What this task involves → Transcribe the data below verbatim from the line with "Rough: [530,272,568,302] ->" to the line with "Bin: [346,473,374,509] ->". Include both of those lines.

Source records →

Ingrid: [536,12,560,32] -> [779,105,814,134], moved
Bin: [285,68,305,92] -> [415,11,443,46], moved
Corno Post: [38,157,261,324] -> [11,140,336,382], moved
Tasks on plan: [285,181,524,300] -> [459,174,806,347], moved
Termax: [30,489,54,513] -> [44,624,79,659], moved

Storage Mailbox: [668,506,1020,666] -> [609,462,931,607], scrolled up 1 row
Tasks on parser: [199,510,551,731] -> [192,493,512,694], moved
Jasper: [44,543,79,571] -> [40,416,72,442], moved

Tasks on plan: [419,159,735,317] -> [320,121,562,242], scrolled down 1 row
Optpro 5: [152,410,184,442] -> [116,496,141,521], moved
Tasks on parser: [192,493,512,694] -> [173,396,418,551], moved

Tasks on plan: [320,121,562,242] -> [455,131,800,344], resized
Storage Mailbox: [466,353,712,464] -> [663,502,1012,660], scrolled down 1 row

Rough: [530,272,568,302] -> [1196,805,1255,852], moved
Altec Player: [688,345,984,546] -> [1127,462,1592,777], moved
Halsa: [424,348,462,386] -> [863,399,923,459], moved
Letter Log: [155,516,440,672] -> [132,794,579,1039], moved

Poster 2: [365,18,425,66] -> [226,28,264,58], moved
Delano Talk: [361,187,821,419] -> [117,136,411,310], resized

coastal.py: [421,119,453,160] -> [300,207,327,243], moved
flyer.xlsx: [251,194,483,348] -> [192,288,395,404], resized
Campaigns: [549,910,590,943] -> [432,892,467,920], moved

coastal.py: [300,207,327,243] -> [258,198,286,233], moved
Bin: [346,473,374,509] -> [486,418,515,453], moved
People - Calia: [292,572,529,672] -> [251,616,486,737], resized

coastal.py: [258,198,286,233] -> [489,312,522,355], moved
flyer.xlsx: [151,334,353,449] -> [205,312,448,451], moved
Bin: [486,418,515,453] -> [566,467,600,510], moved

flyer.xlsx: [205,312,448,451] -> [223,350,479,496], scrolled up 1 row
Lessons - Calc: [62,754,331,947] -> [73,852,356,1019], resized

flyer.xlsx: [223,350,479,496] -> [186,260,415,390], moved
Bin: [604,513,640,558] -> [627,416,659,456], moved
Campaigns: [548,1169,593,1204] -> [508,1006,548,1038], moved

Written response →
Rough: [530,272,568,302] -> [1196,805,1255,852], moved
Altec Player: [688,345,984,546] -> [1127,462,1592,777], moved
Halsa: [424,348,462,386] -> [863,399,923,459], moved
Letter Log: [155,516,440,672] -> [132,794,579,1039], moved

Poster 2: [365,18,425,66] -> [226,28,264,58], moved
Delano Talk: [361,187,821,419] -> [117,136,411,310], resized

coastal.py: [421,119,453,160] -> [300,207,327,243], moved
flyer.xlsx: [251,194,483,348] -> [192,288,395,404], resized
Campaigns: [549,910,590,943] -> [432,892,467,920], moved

coastal.py: [300,207,327,243] -> [258,198,286,233], moved
Bin: [346,473,374,509] -> [486,418,515,453], moved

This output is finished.